Material for the task.
________________________________________

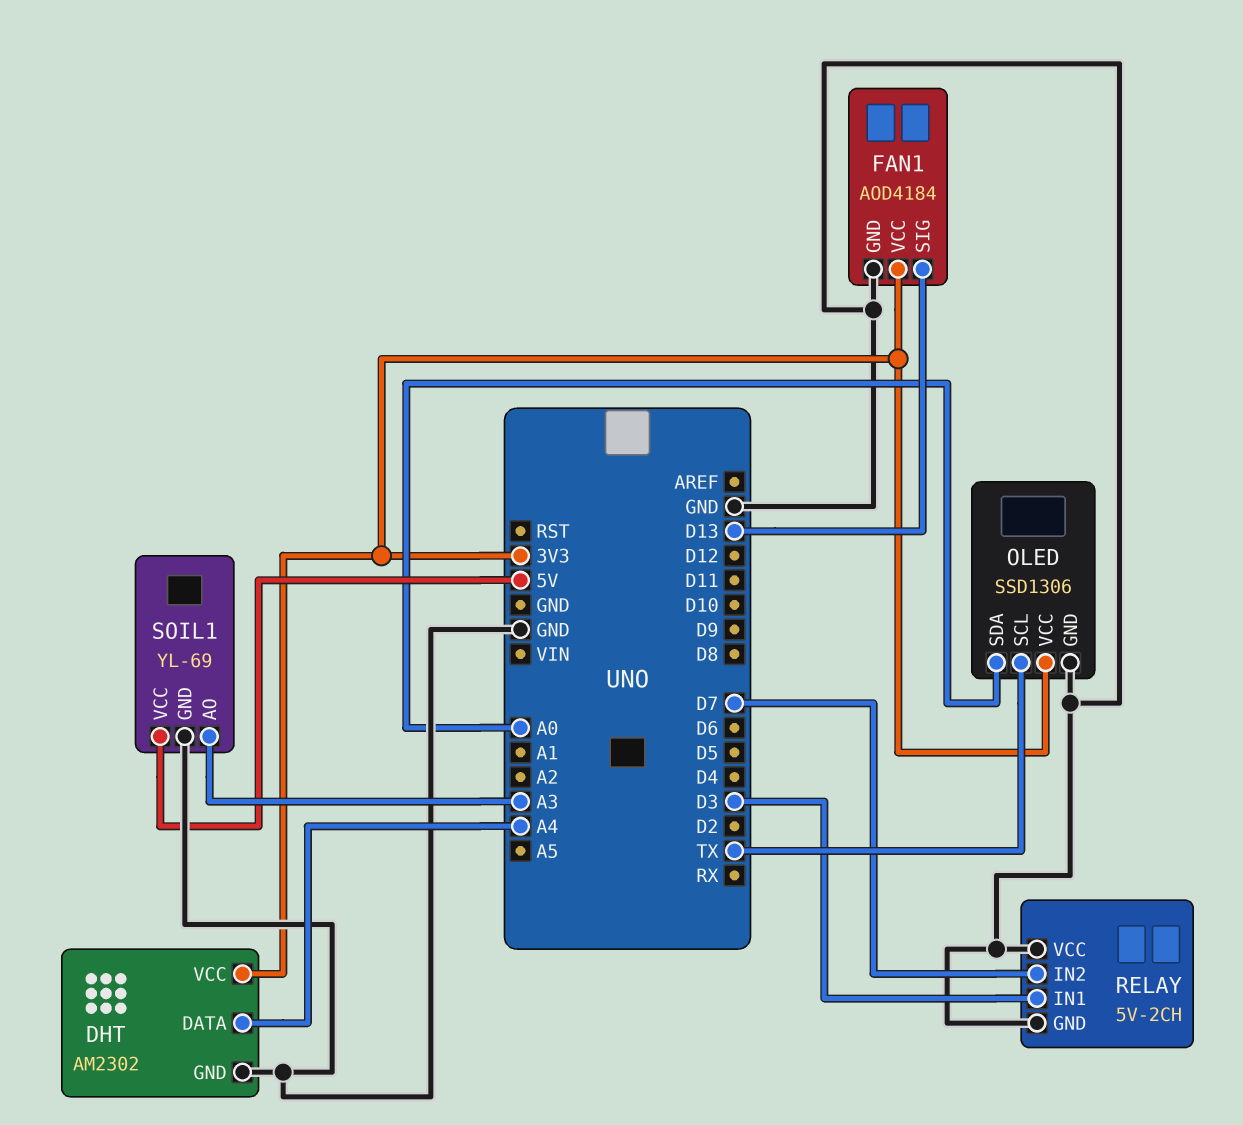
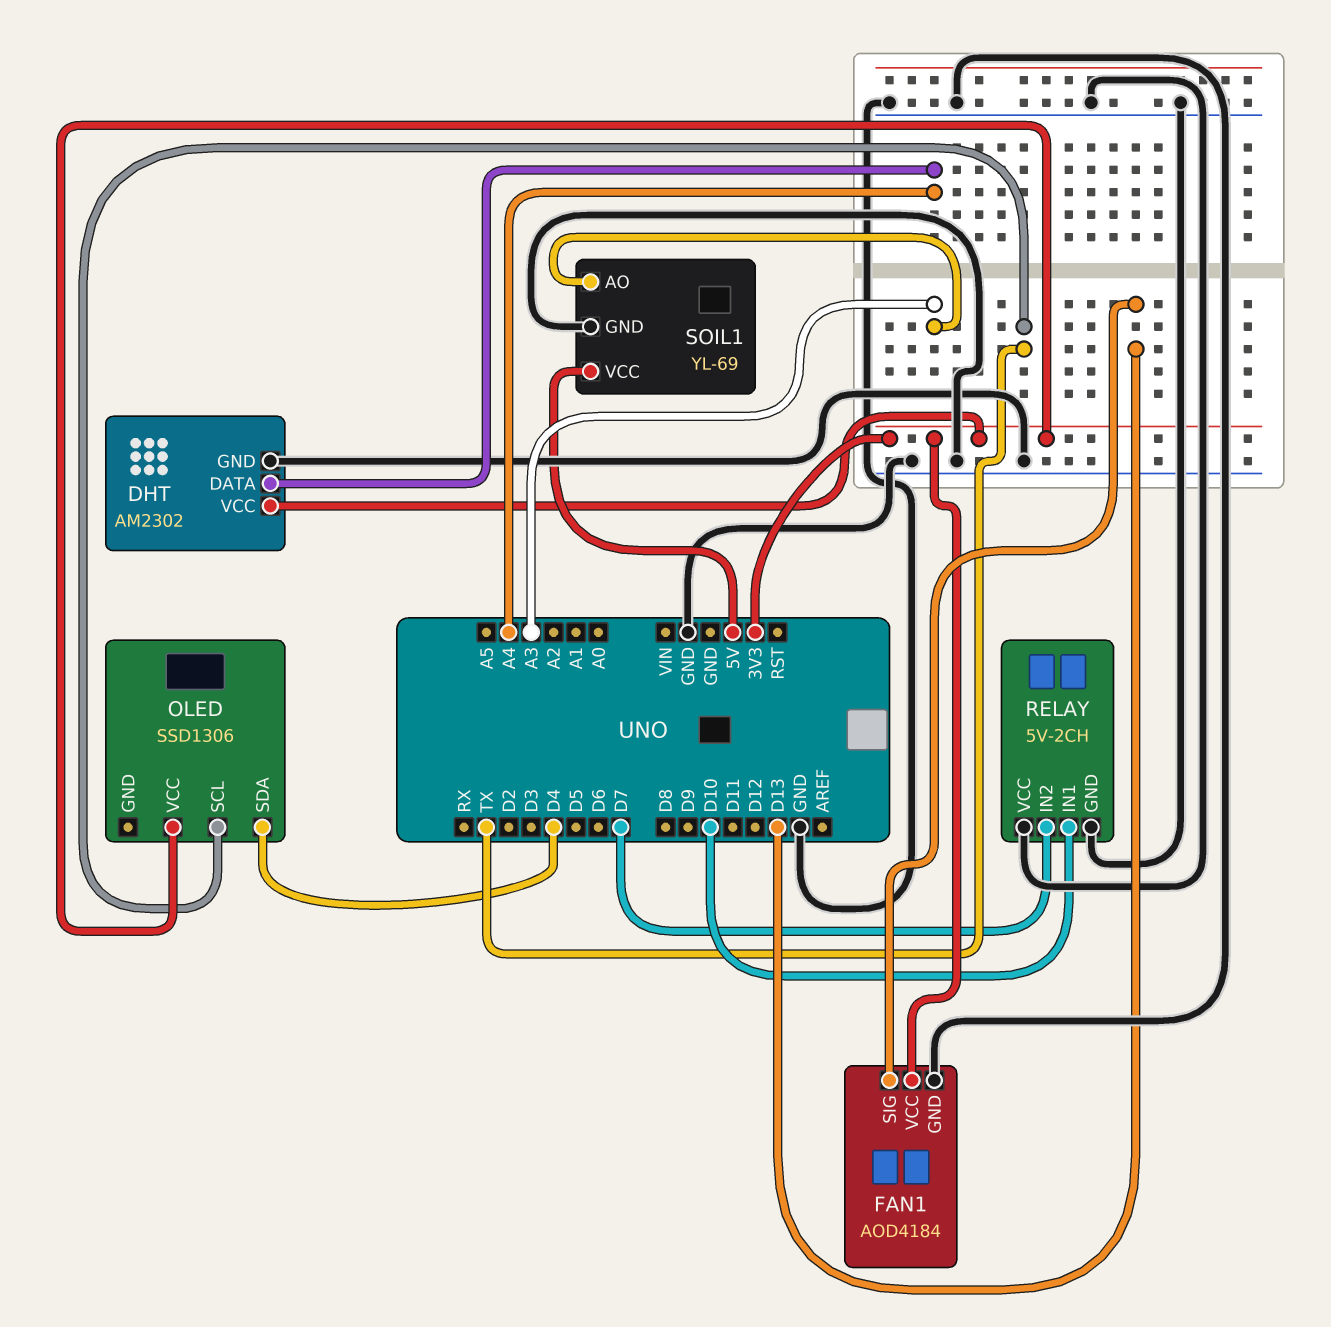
OLED pin GND: GND -> none
OLED pin SDA: A0 -> D4
RELAY pin IN1: D3 -> D10

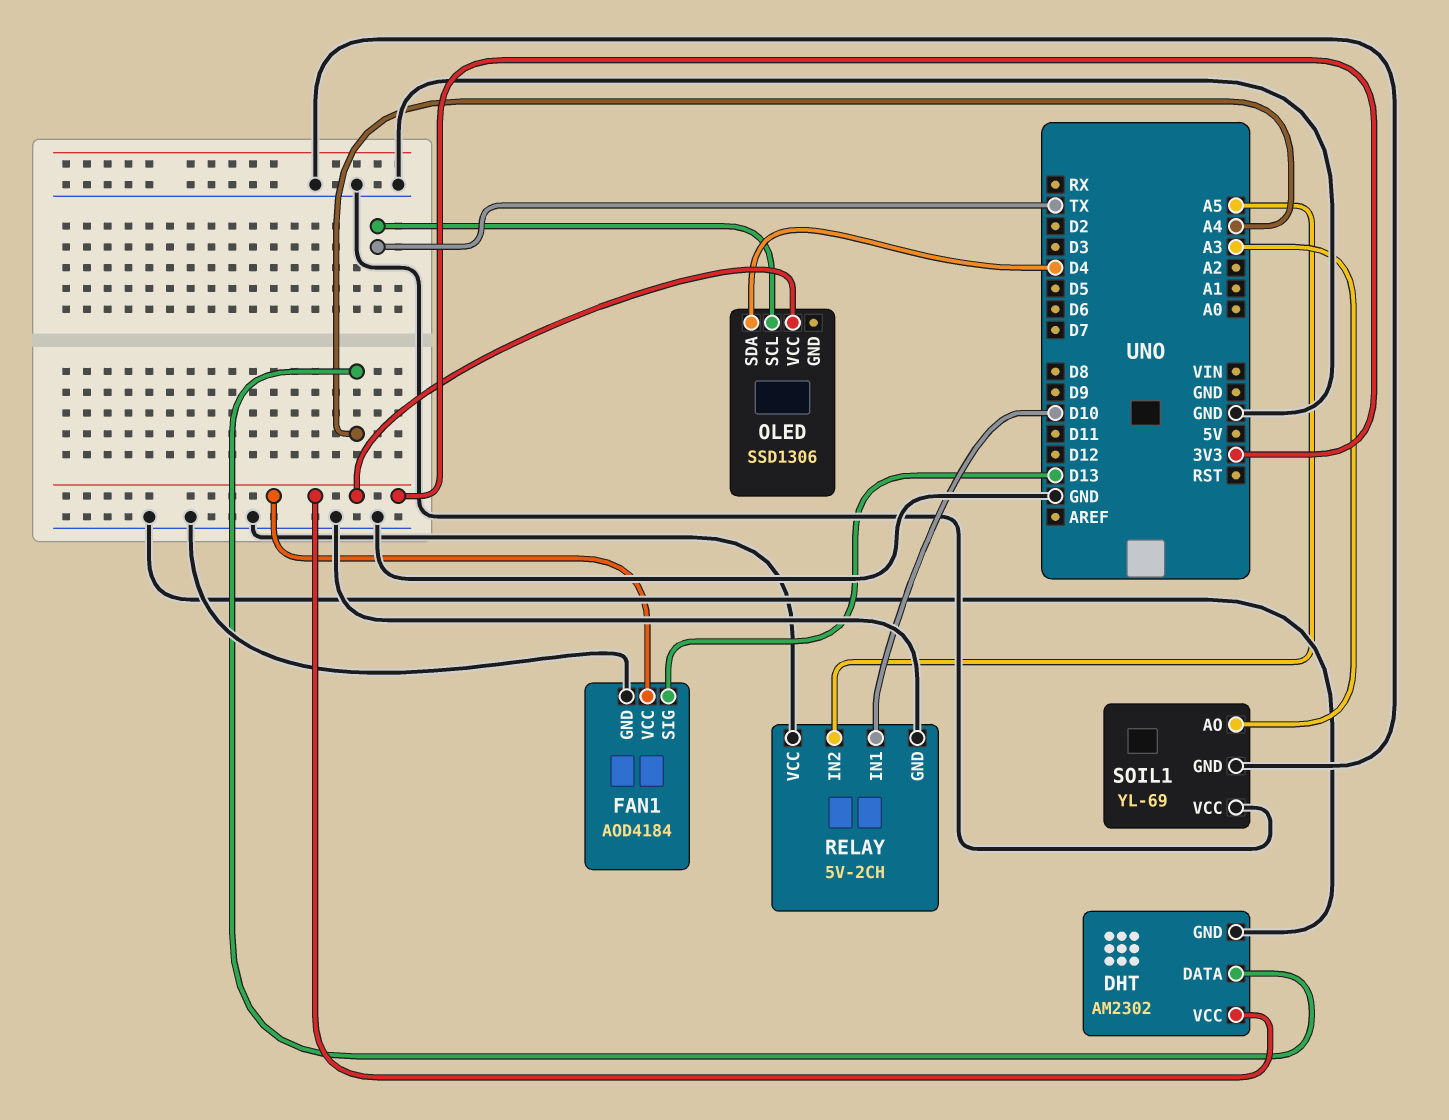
RELAY pin IN2: D7 -> A5
SOIL1 pin VCC: 5V -> GND

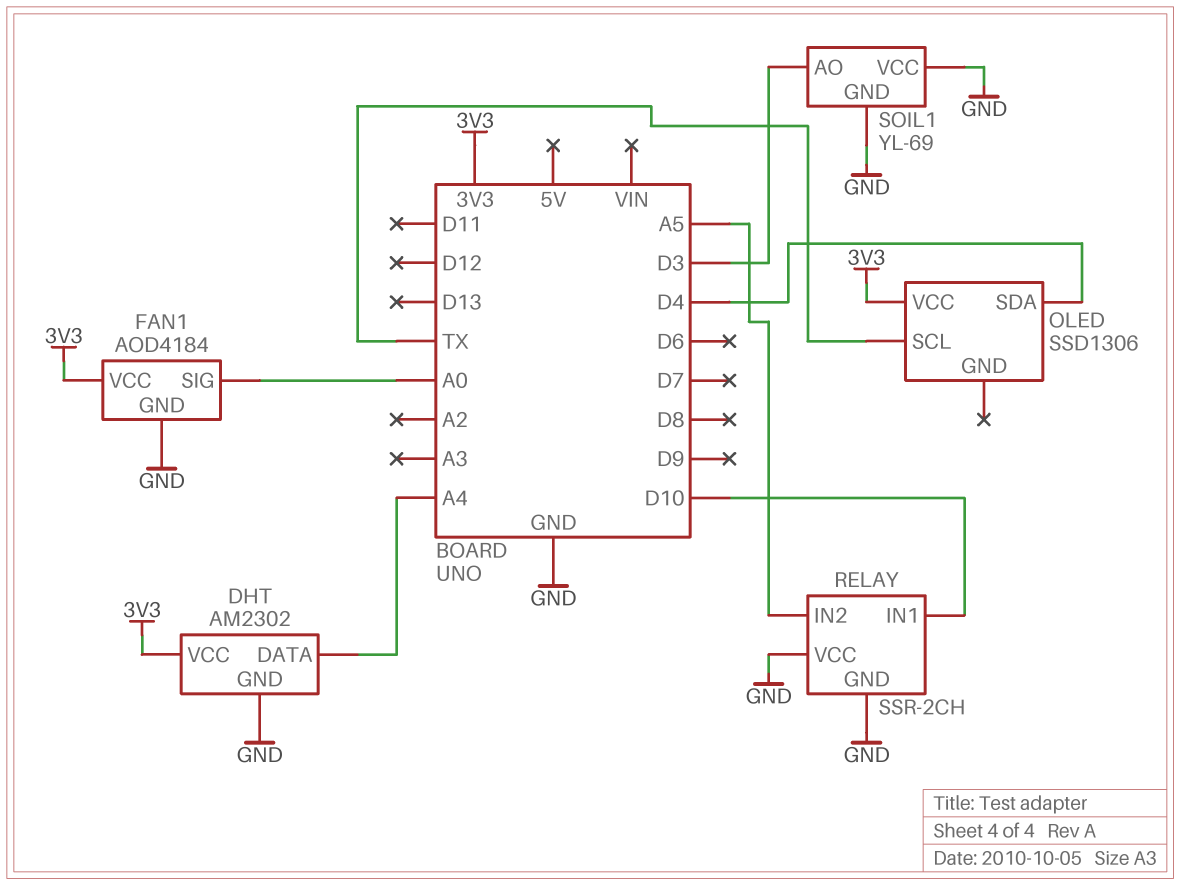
FAN1 pin SIG: D13 -> A0
RELAY: 5V-2CH -> SSR-2CH
SOIL1 pin AO: A3 -> D3

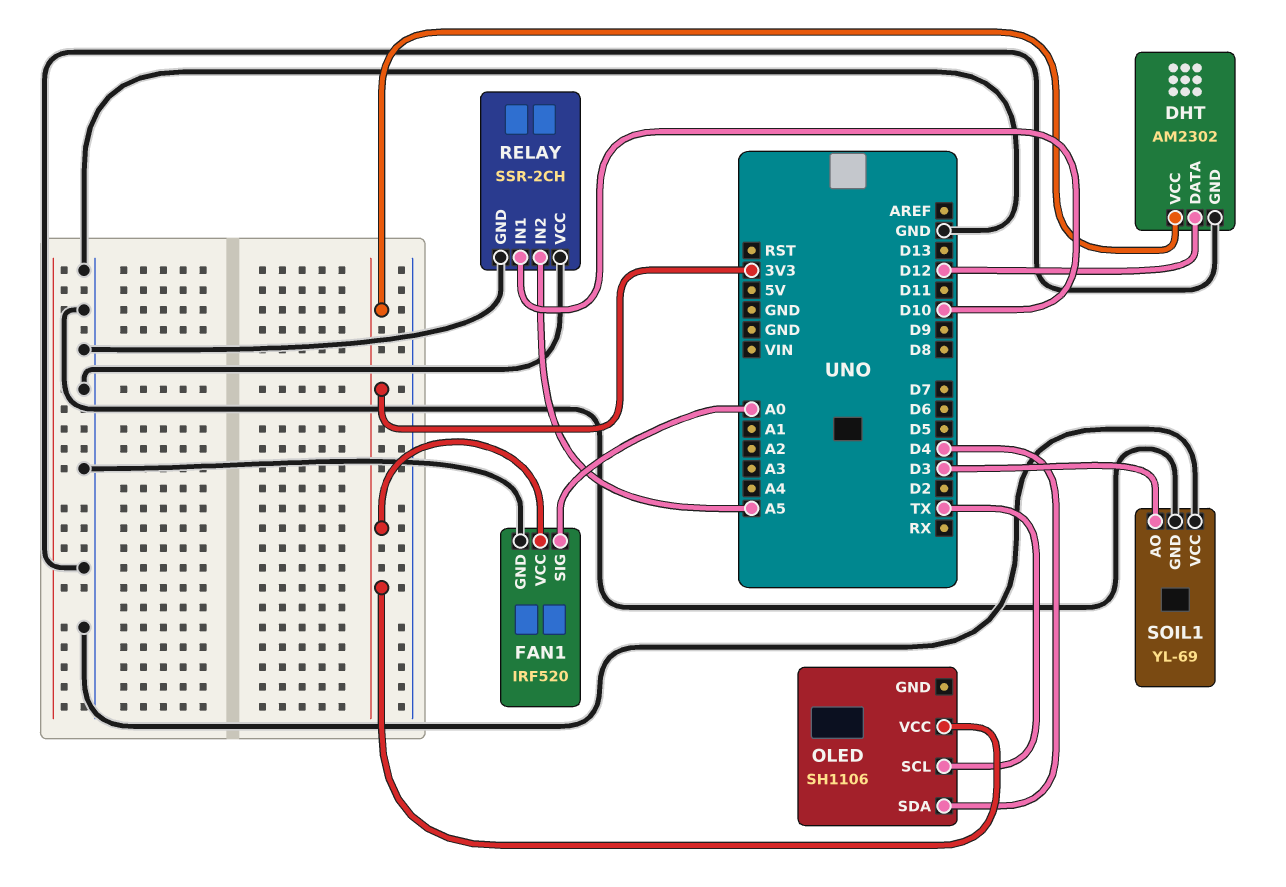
DHT pin DATA: A4 -> D12
FAN1: AOD4184 -> IRF520
OLED: SSD1306 -> SH1106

________________________________________

Task requirements.
Omit the pictures and repeat the rest of the listing verbatim.

Exercise response.
OLED pin GND: GND -> none
OLED pin SDA: A0 -> D4
RELAY pin IN1: D3 -> D10

RELAY pin IN2: D7 -> A5
SOIL1 pin VCC: 5V -> GND

FAN1 pin SIG: D13 -> A0
RELAY: 5V-2CH -> SSR-2CH
SOIL1 pin AO: A3 -> D3

DHT pin DATA: A4 -> D12
FAN1: AOD4184 -> IRF520
OLED: SSD1306 -> SH1106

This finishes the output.